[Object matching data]

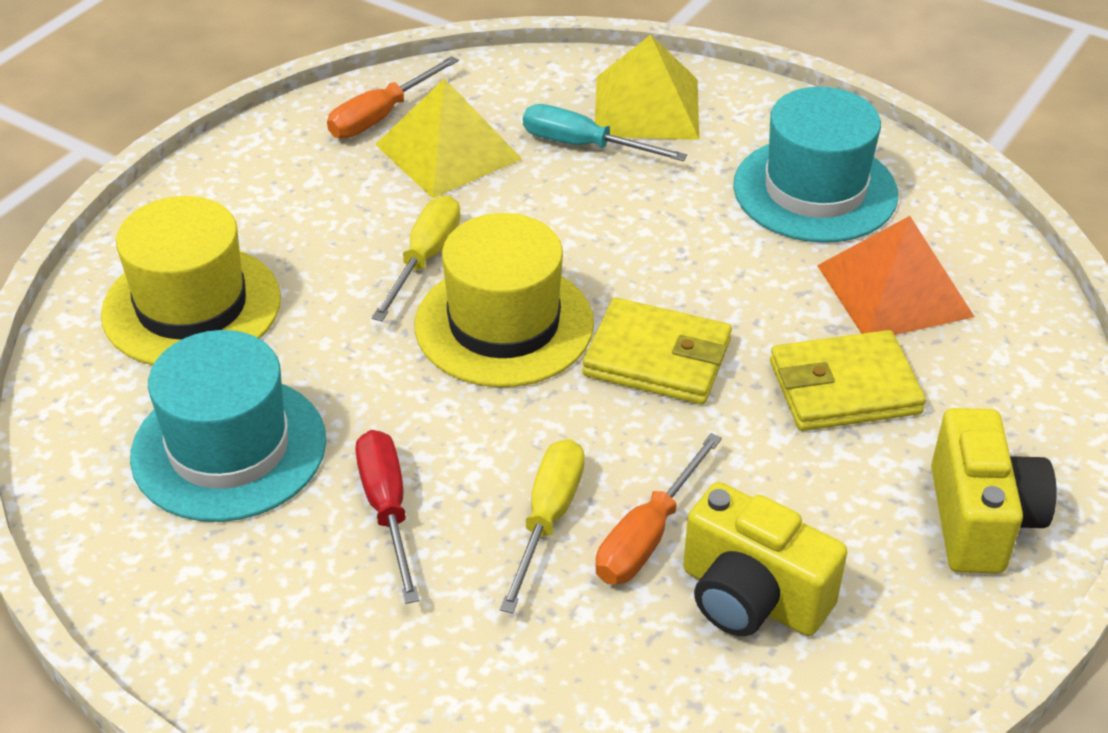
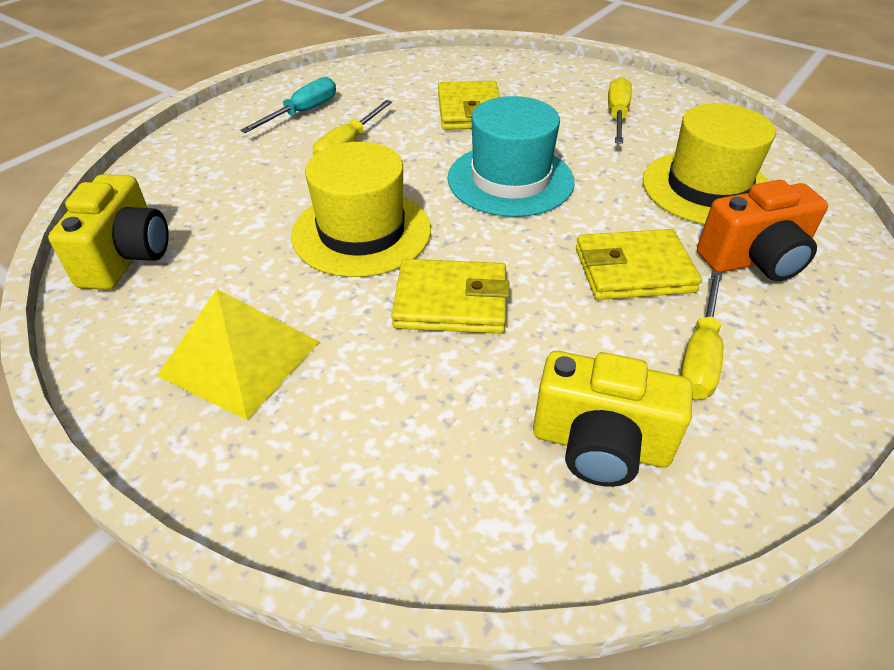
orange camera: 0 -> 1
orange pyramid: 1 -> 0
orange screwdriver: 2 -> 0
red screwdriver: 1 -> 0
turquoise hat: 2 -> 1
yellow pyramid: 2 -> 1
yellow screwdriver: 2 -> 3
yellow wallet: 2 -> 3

■ TASK STATEMENT
Transcribe all of the records exactly, without reproducing their pictures.

■ ANSWER TO THIS TASK
orange camera: 0 -> 1
orange pyramid: 1 -> 0
orange screwdriver: 2 -> 0
red screwdriver: 1 -> 0
turquoise hat: 2 -> 1
yellow pyramid: 2 -> 1
yellow screwdriver: 2 -> 3
yellow wallet: 2 -> 3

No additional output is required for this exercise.